=== Begin Enclosure ===
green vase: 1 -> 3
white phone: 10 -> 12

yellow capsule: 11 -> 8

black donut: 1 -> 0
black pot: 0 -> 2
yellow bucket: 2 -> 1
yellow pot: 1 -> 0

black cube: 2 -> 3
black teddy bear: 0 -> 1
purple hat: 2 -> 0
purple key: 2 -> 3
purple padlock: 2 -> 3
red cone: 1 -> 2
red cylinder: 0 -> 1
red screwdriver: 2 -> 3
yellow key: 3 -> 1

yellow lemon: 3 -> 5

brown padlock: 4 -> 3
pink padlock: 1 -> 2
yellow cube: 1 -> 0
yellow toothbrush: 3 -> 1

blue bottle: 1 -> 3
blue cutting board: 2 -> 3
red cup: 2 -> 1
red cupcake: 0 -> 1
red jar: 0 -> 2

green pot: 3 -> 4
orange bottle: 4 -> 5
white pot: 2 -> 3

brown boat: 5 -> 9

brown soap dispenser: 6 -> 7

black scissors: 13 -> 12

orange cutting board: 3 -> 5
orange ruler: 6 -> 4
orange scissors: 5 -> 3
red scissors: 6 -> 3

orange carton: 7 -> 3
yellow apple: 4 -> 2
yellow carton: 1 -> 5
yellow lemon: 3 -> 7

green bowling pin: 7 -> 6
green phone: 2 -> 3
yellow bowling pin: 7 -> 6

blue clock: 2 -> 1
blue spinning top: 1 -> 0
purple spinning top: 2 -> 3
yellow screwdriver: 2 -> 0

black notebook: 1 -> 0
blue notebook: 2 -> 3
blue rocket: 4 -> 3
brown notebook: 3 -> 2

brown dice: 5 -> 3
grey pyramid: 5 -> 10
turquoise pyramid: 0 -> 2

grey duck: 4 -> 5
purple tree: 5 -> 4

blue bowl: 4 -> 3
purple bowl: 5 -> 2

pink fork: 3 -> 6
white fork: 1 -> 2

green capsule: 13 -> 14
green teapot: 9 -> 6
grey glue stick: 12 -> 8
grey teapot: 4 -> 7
=== End Enclosure ===
● Try it
Only the count is wanted. Find the lines of the records that include the word "green" and state how many.

● Problem solution
6